*INSTRUCTIONS TO FOLLOW*. Where in the data below does the word "white" appear? Copy every line that has it.

(Object correspondence data)

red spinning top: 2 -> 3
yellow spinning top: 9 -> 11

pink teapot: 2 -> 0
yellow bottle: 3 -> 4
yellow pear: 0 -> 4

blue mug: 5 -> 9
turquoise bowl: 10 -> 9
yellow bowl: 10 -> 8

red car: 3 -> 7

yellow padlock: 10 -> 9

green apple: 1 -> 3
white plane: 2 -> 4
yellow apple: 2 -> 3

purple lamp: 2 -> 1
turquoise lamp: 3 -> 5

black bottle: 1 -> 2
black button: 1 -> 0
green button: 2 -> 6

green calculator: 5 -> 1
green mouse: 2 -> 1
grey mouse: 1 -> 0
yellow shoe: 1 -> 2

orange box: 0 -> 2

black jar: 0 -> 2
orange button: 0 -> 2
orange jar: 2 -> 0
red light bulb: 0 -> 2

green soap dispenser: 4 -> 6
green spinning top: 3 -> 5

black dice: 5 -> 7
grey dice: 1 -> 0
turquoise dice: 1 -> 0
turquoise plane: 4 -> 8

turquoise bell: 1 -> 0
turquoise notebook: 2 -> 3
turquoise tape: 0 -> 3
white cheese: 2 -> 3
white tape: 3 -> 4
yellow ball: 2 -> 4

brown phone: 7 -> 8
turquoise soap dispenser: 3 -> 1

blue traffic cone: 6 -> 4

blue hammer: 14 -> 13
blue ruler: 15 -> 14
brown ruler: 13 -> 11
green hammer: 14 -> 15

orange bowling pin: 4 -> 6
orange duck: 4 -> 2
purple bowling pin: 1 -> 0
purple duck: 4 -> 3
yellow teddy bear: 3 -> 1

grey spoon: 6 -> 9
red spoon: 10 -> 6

*EXERCISE OUTPUT*.
white plane: 2 -> 4
white cheese: 2 -> 3
white tape: 3 -> 4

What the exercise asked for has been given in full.